[Collected data]
⁂

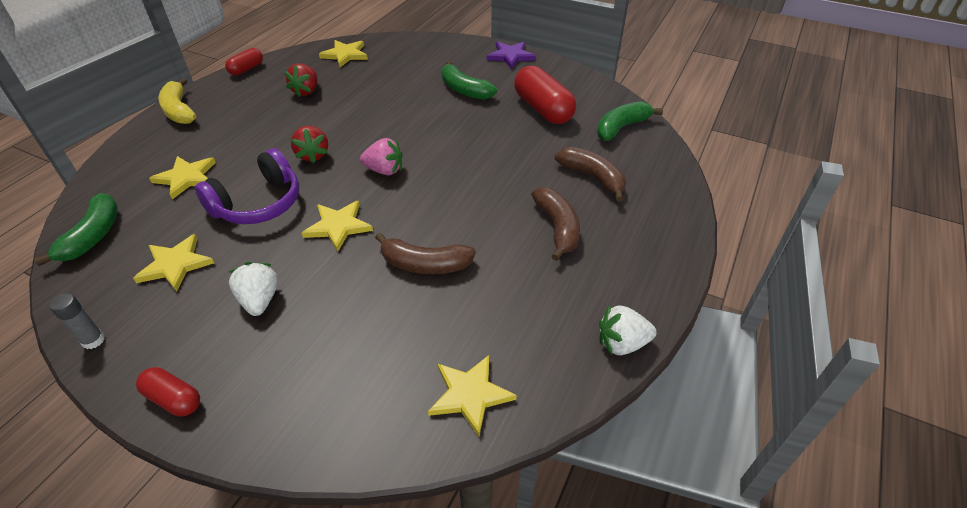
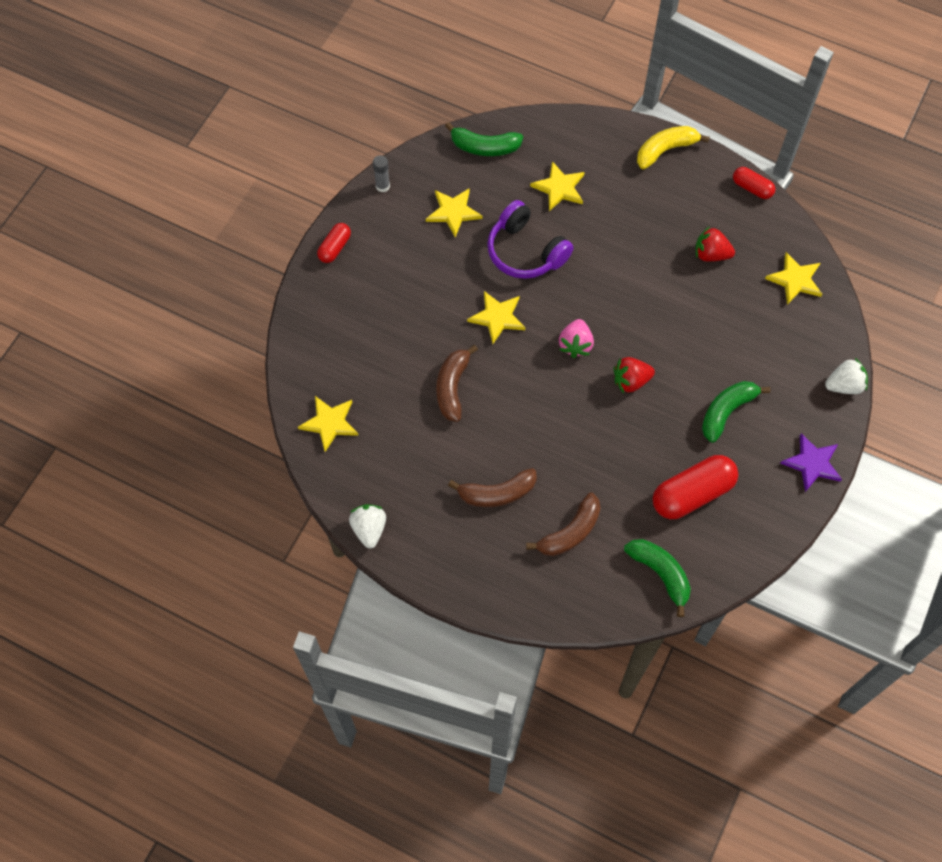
camera: 90 degrees right, 20 degrees up
(260, 300) = (416, 277): white strawberry -> white strawberry (844, 385)
(313, 155) = (597, 281): red strawberry -> red strawberry (631, 381)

⁂

[Work item] Word for word, restate all of the material above except its pictures.

[Answer area]
camera: 90 degrees right, 20 degrees up
(260, 300) = (416, 277): white strawberry -> white strawberry (844, 385)
(313, 155) = (597, 281): red strawberry -> red strawberry (631, 381)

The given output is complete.